Given information

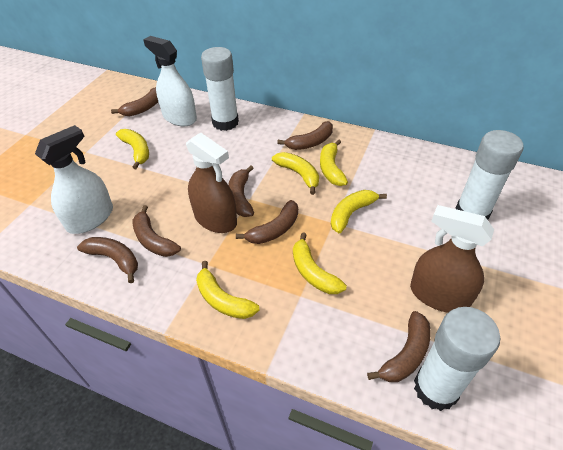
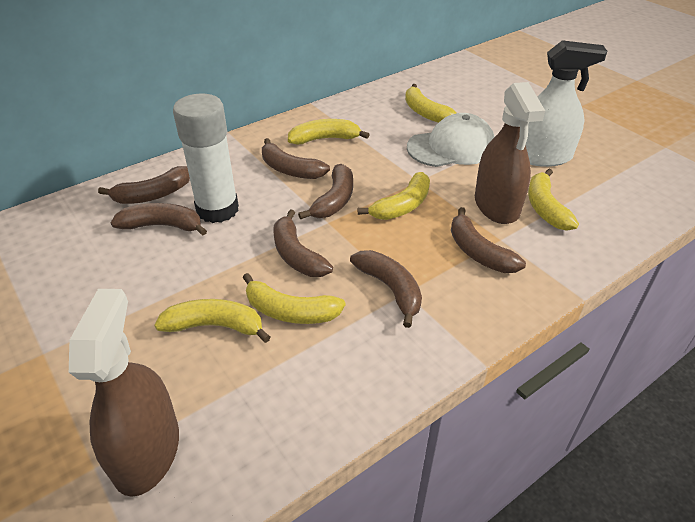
white cap: 0 -> 1
white glue stick: 3 -> 1
white spray bottle: 2 -> 1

Required action
Once the pictures are set aside, give the rest of the material again unchanged.

Solution to the problem
white cap: 0 -> 1
white glue stick: 3 -> 1
white spray bottle: 2 -> 1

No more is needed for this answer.